Before-and-after object lists:
□ □ □
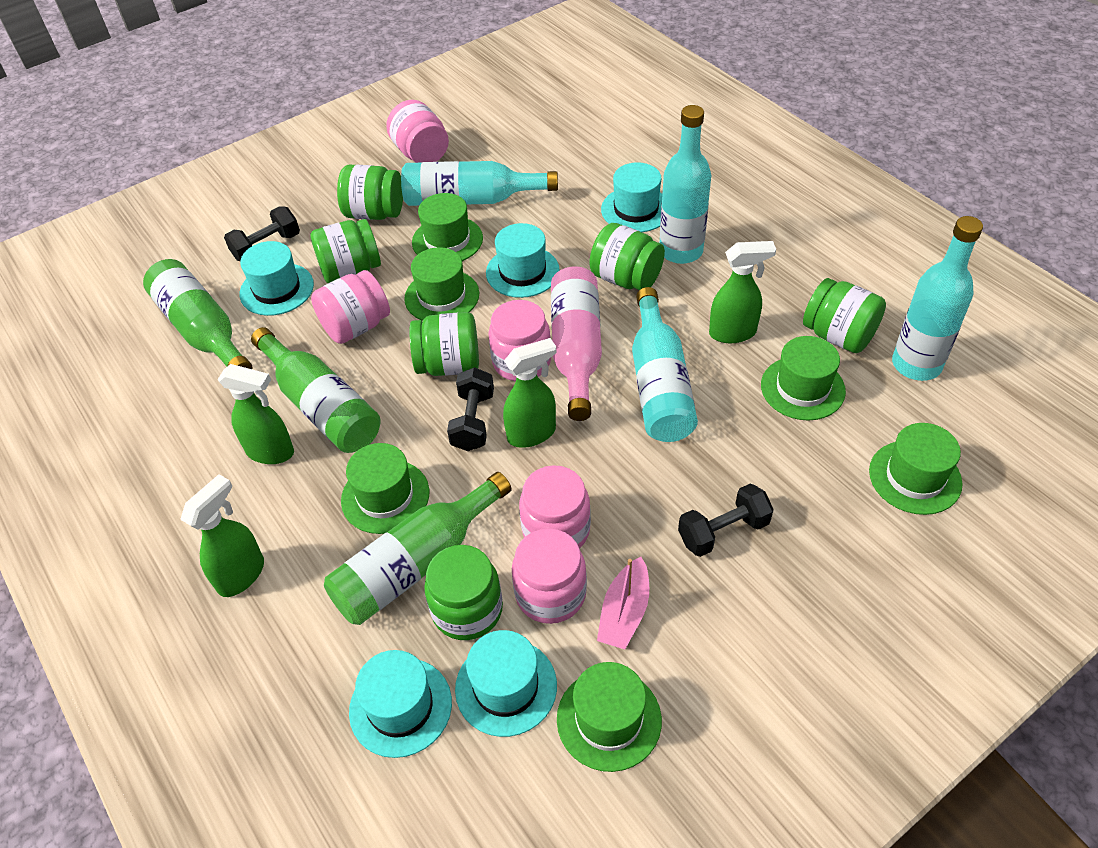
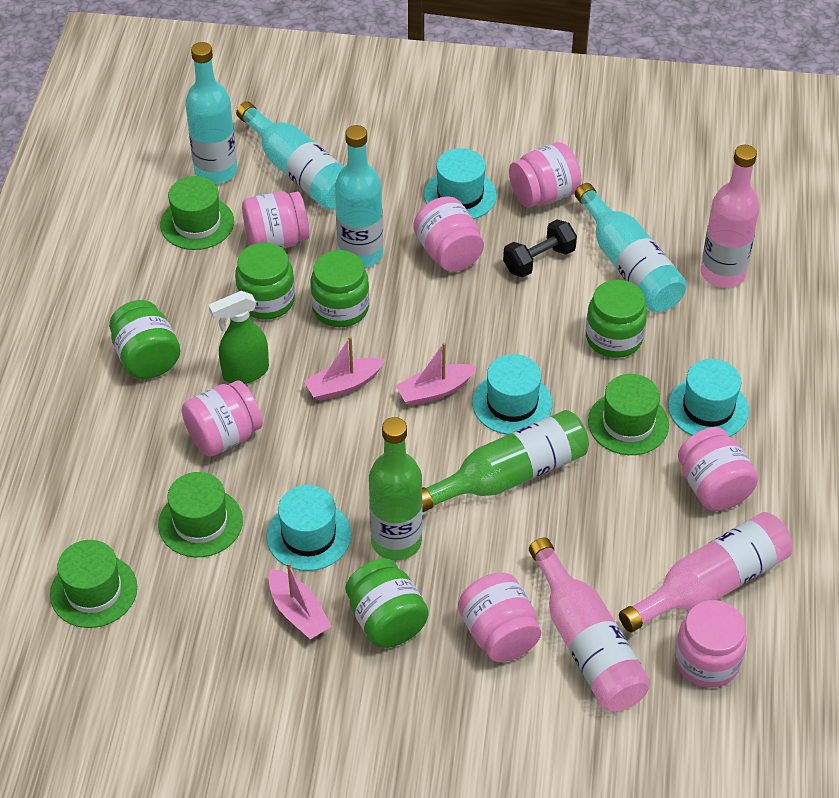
black dumbbell: 3 -> 1
green bottle: 3 -> 2
green hat: 6 -> 4
green jar: 6 -> 5
green spray bottle: 4 -> 1
pink boat: 1 -> 3
pink bottle: 1 -> 3
pink jar: 5 -> 7
turquoise hat: 5 -> 4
□ □ □
# WORK ITEM
If a record contains a picture, drop the picture and repeat the rest exactly.

# RESPONSE TO THIS EXERCISE
black dumbbell: 3 -> 1
green bottle: 3 -> 2
green hat: 6 -> 4
green jar: 6 -> 5
green spray bottle: 4 -> 1
pink boat: 1 -> 3
pink bottle: 1 -> 3
pink jar: 5 -> 7
turquoise hat: 5 -> 4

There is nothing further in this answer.